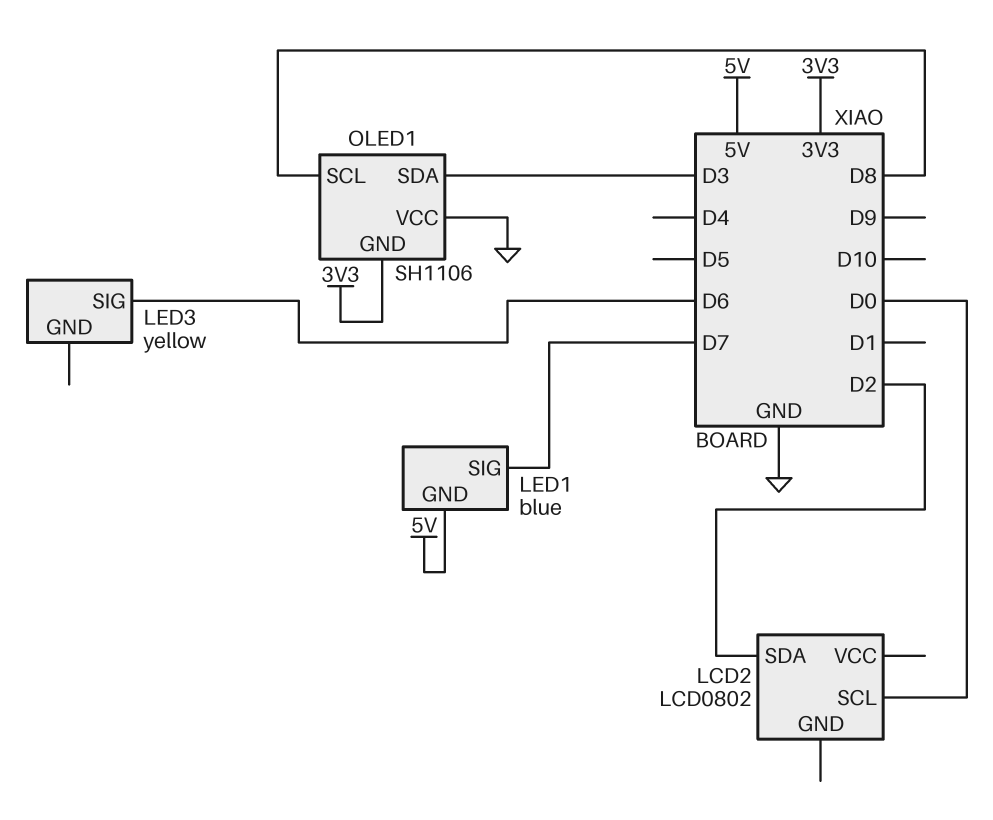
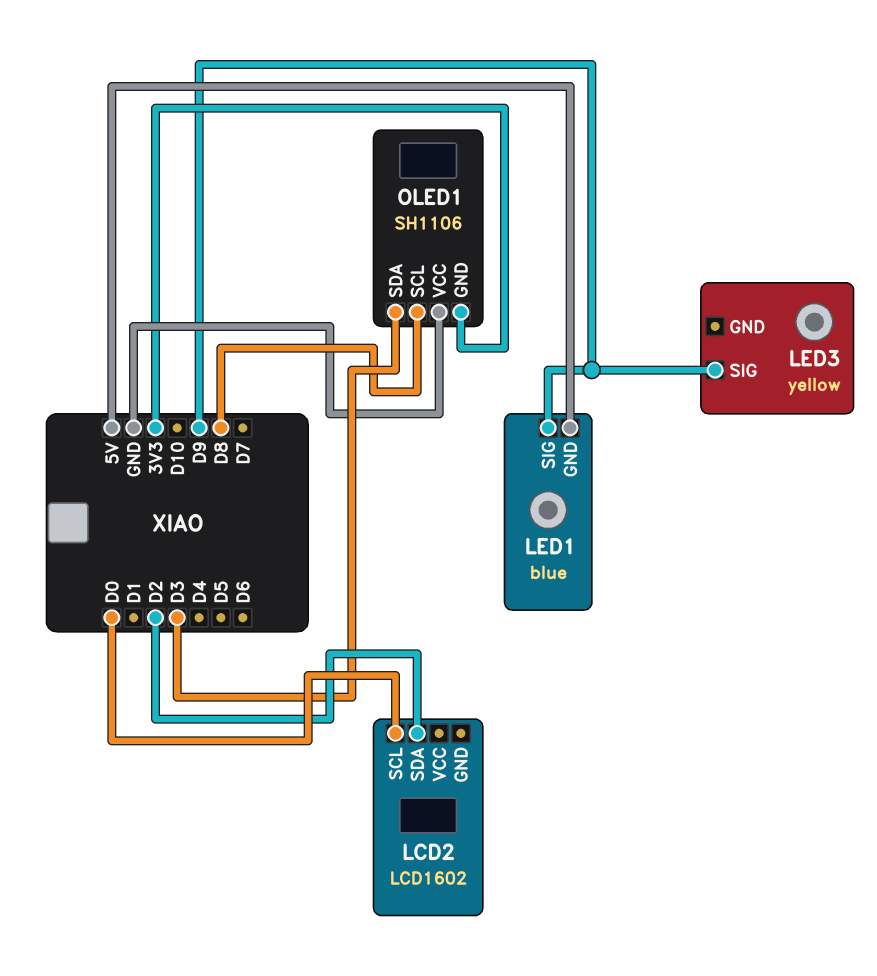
LCD2: LCD0802 -> LCD1602
LED1 pin SIG: D7 -> D9
LED3 pin SIG: D6 -> D9

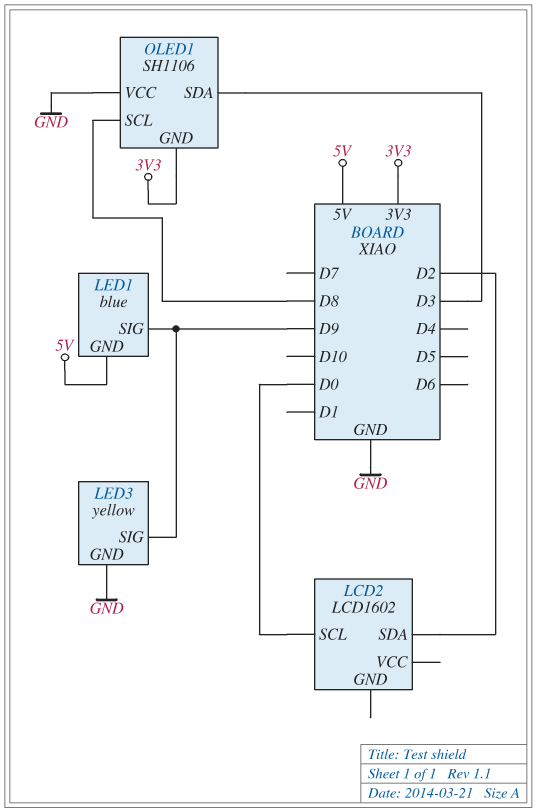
LED3 pin GND: none -> GND

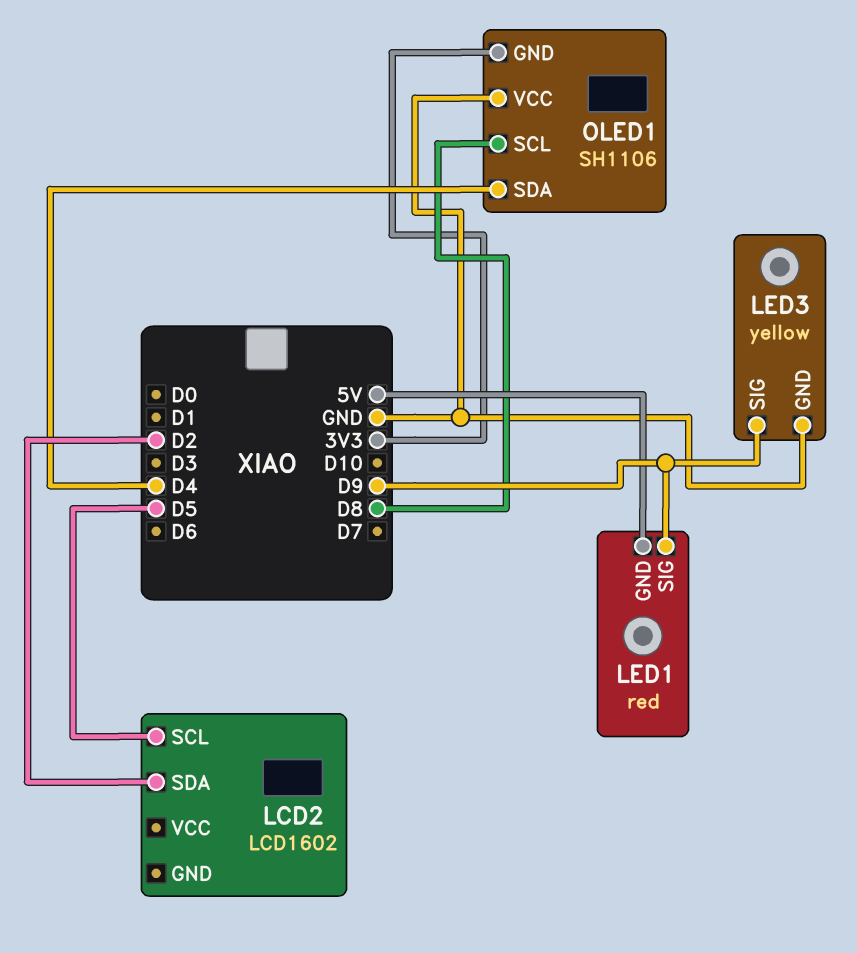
LCD2 pin SCL: D0 -> D5
LED1: blue -> red
OLED1 pin SDA: D3 -> D4

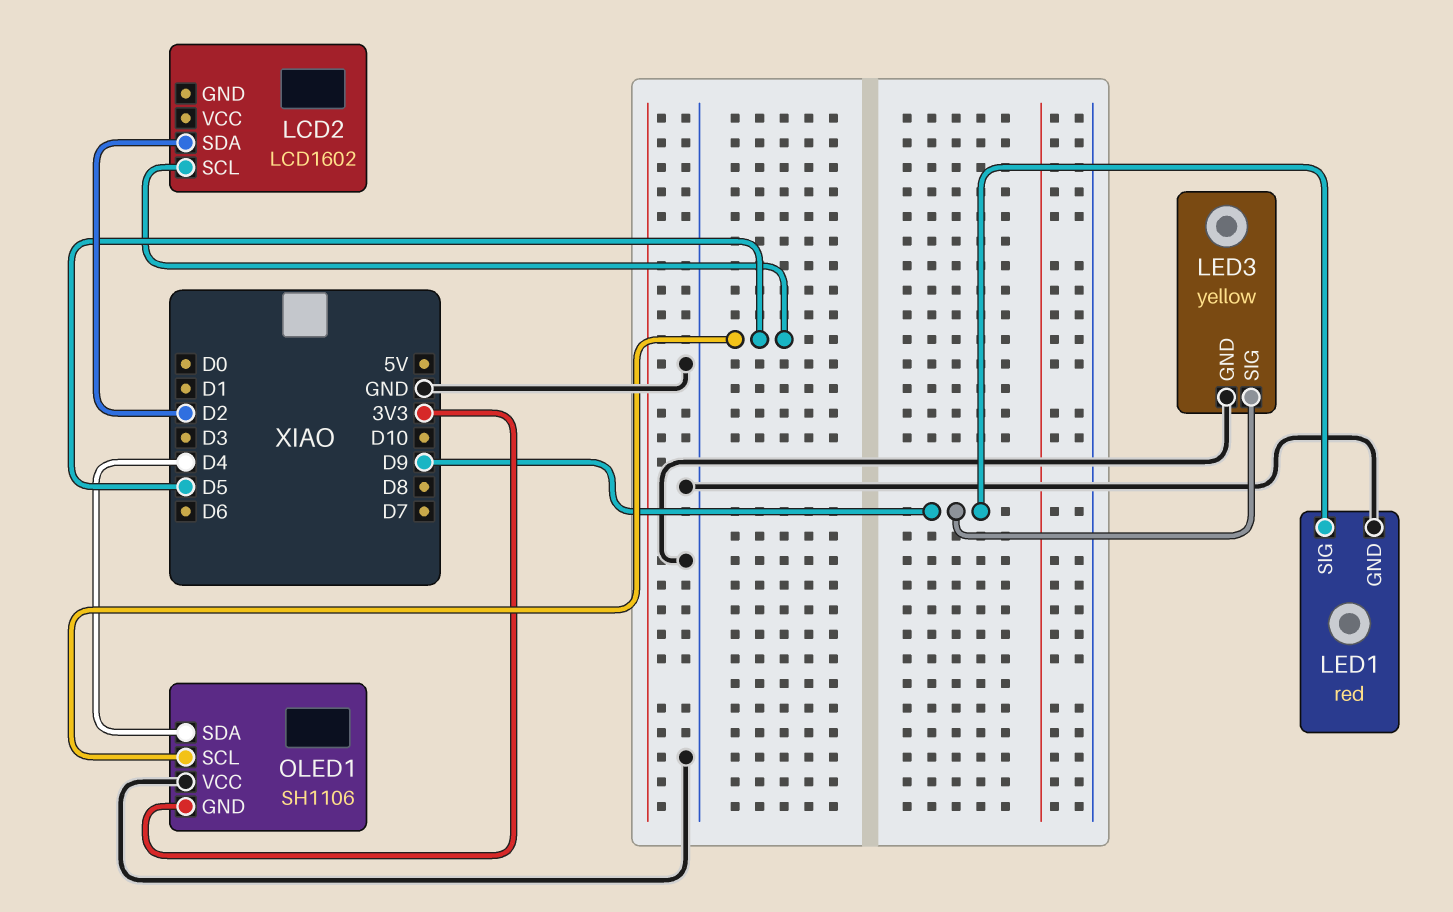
LED1 pin GND: 5V -> GND
OLED1 pin SCL: D8 -> D5

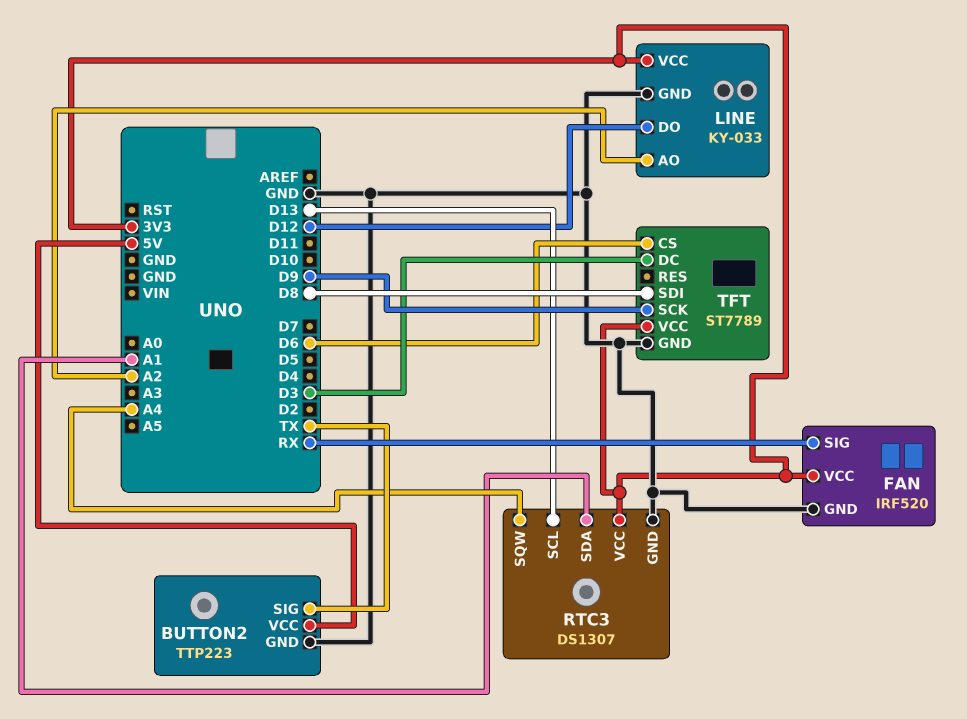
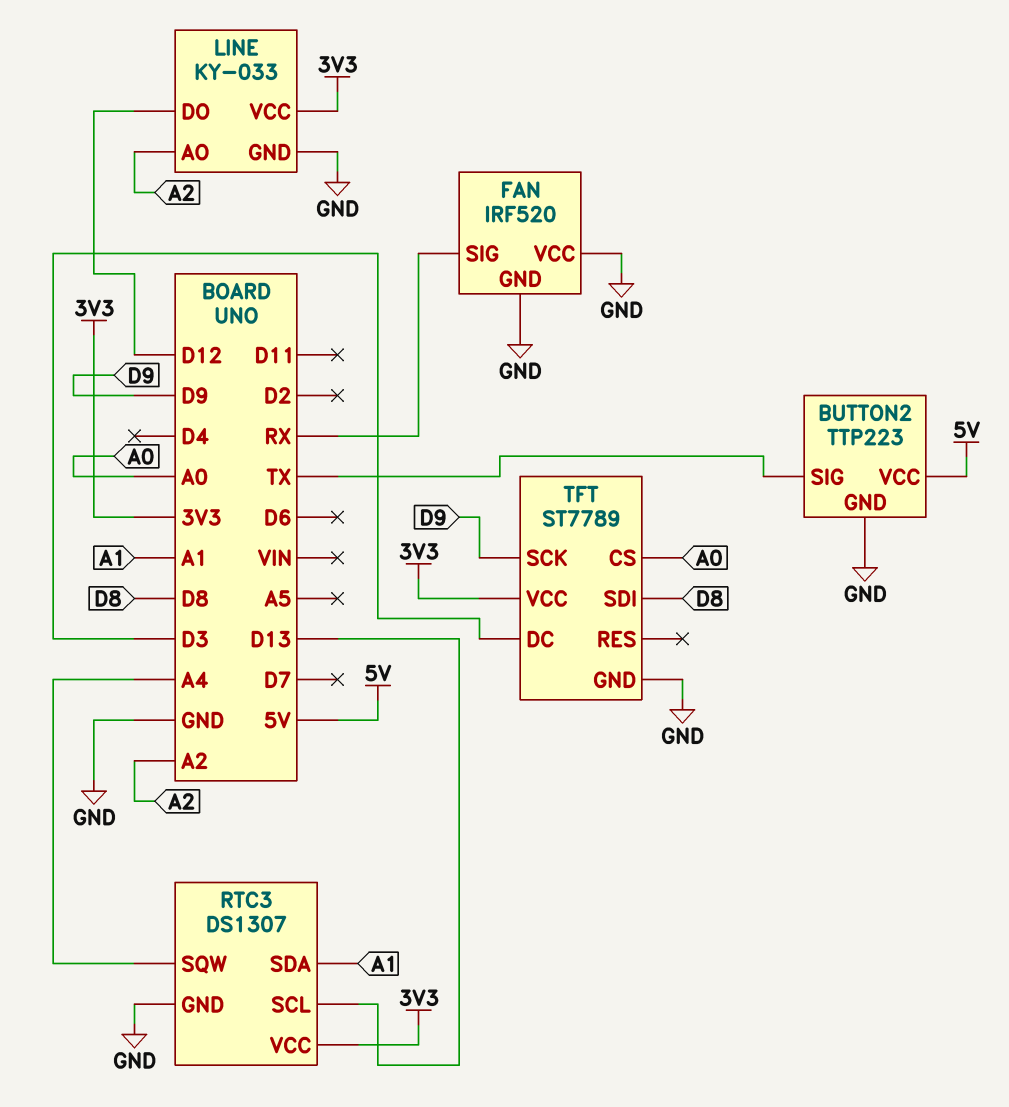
FAN pin VCC: 3V3 -> GND
TFT pin CS: D6 -> A0

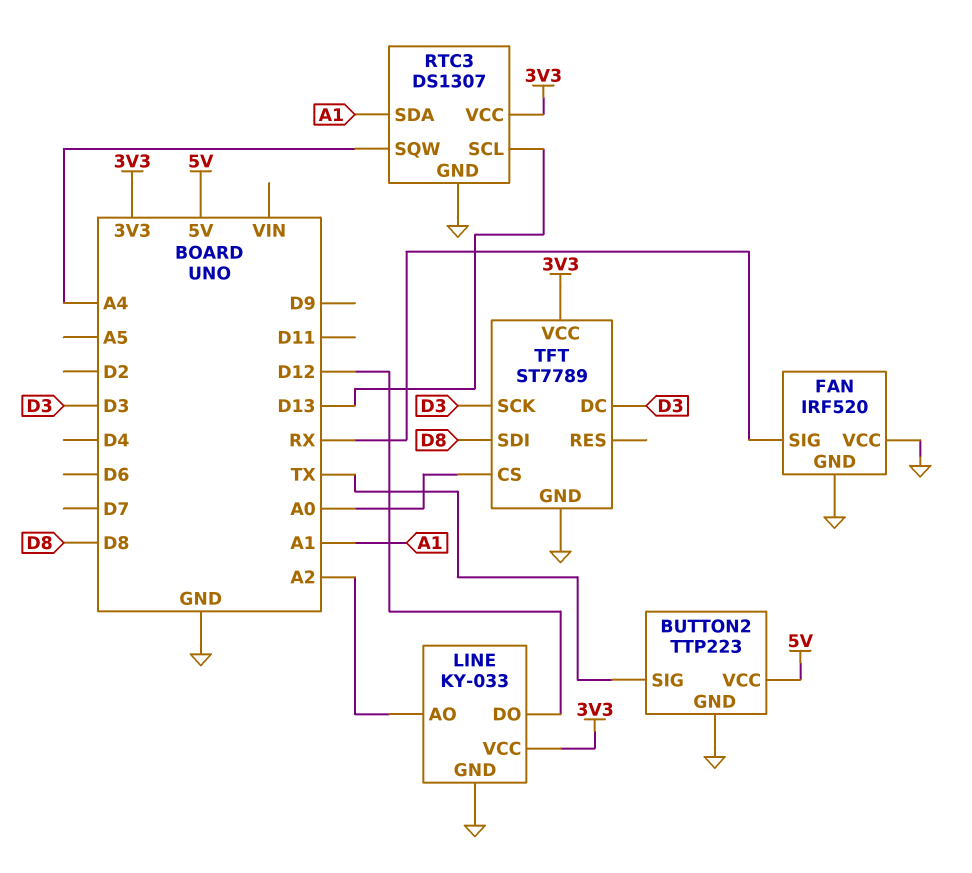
TFT pin SCK: D9 -> D3

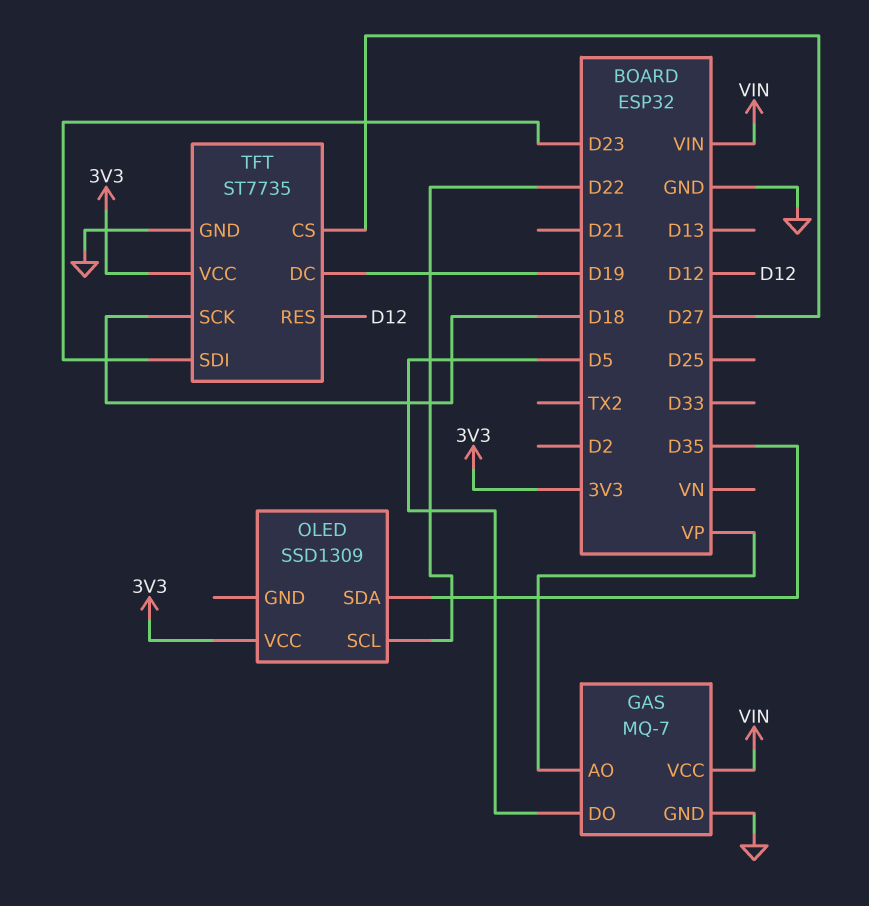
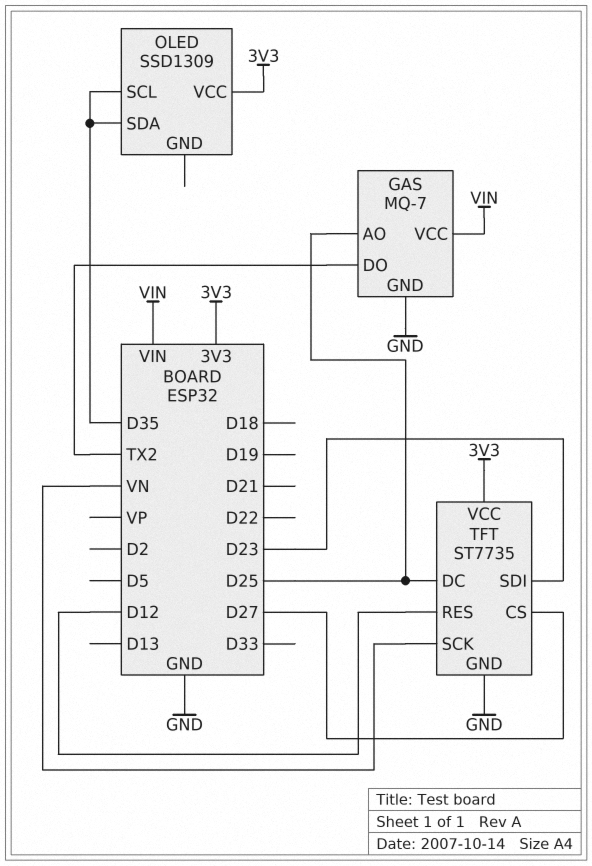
GAS pin AO: VP -> D25
GAS pin DO: D5 -> TX2
OLED pin SCL: D22 -> D35
TFT pin DC: D19 -> D25
TFT pin SCK: D18 -> VN

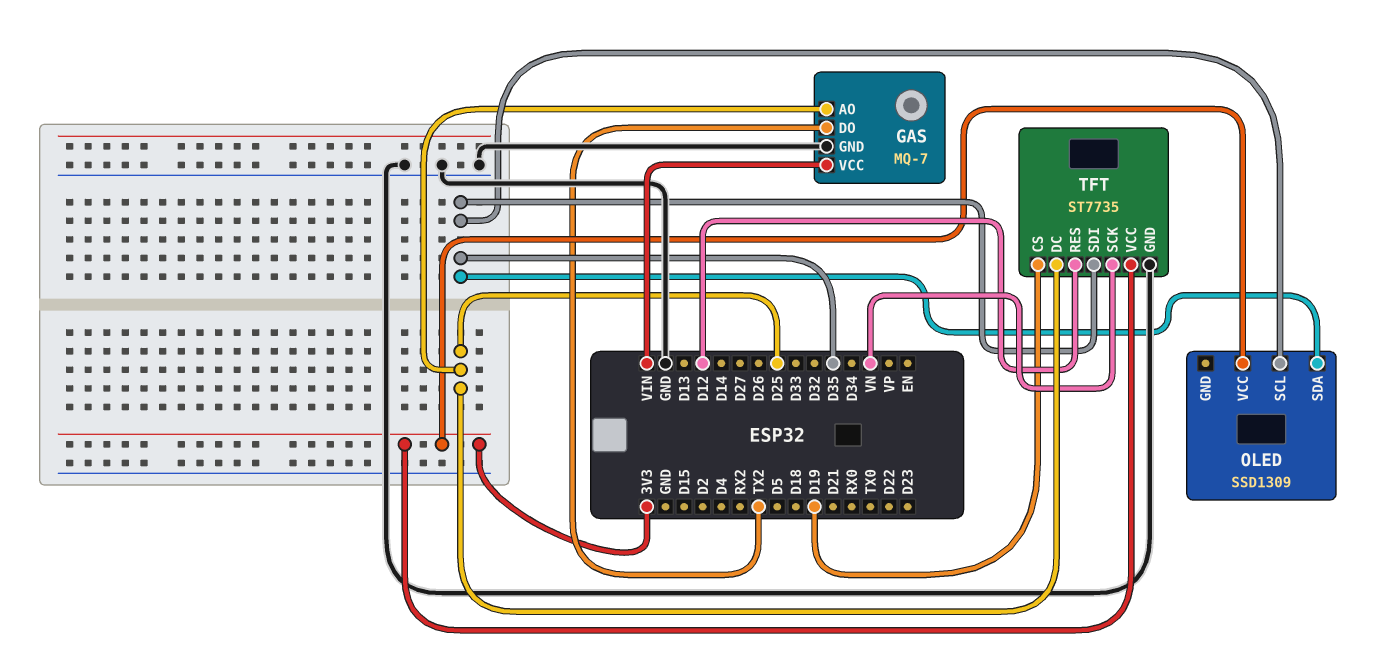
TFT pin CS: D27 -> D19
TFT pin SDI: D23 -> D35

**EXERCISE**
Print out all the material word for word but exclude any images.

**REPLY**
LCD2: LCD0802 -> LCD1602
LED1 pin SIG: D7 -> D9
LED3 pin SIG: D6 -> D9

LED3 pin GND: none -> GND

LCD2 pin SCL: D0 -> D5
LED1: blue -> red
OLED1 pin SDA: D3 -> D4

LED1 pin GND: 5V -> GND
OLED1 pin SCL: D8 -> D5

FAN pin VCC: 3V3 -> GND
TFT pin CS: D6 -> A0

TFT pin SCK: D9 -> D3

GAS pin AO: VP -> D25
GAS pin DO: D5 -> TX2
OLED pin SCL: D22 -> D35
TFT pin DC: D19 -> D25
TFT pin SCK: D18 -> VN

TFT pin CS: D27 -> D19
TFT pin SDI: D23 -> D35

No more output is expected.